◆ **Task item**: Report, as a number alone, how many lines below contain the string "none".

◆ **Provided material**:
★ ★ ★

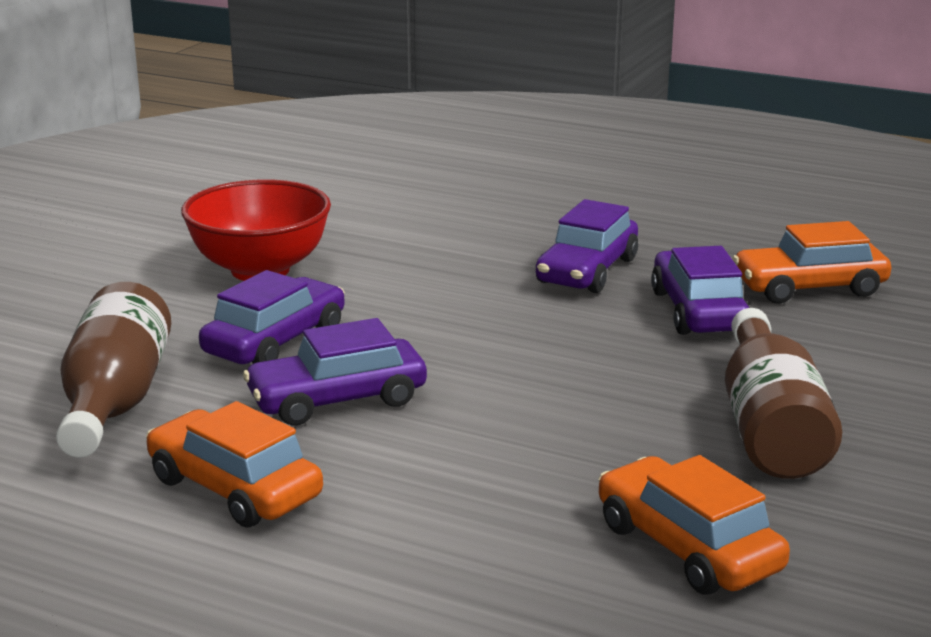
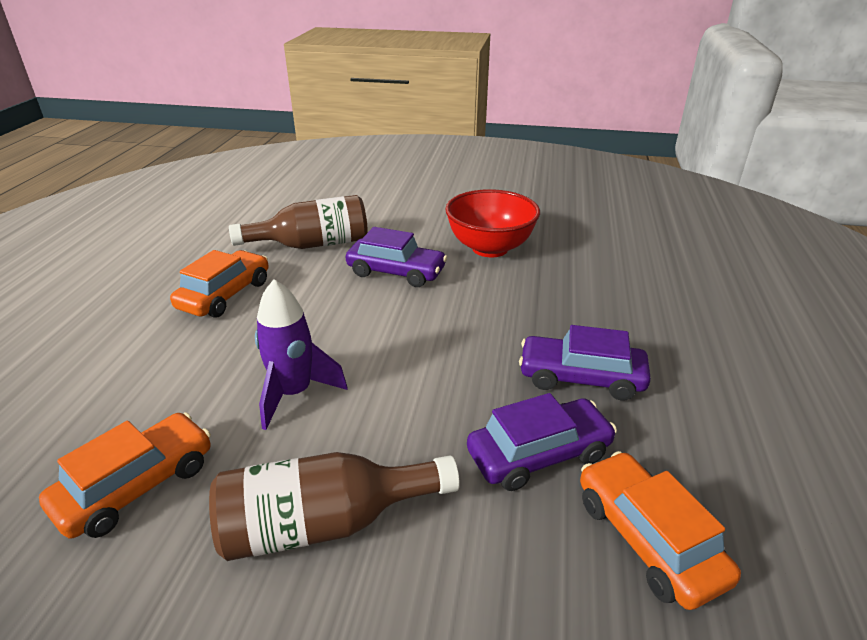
camera: 75 degrees right, 10 degrees up
(337, 400) = (328, 306): purple car -> none
(543, 435) = (294, 393): none -> purple rocket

★ ★ ★

◆ **Answer to this task**: 2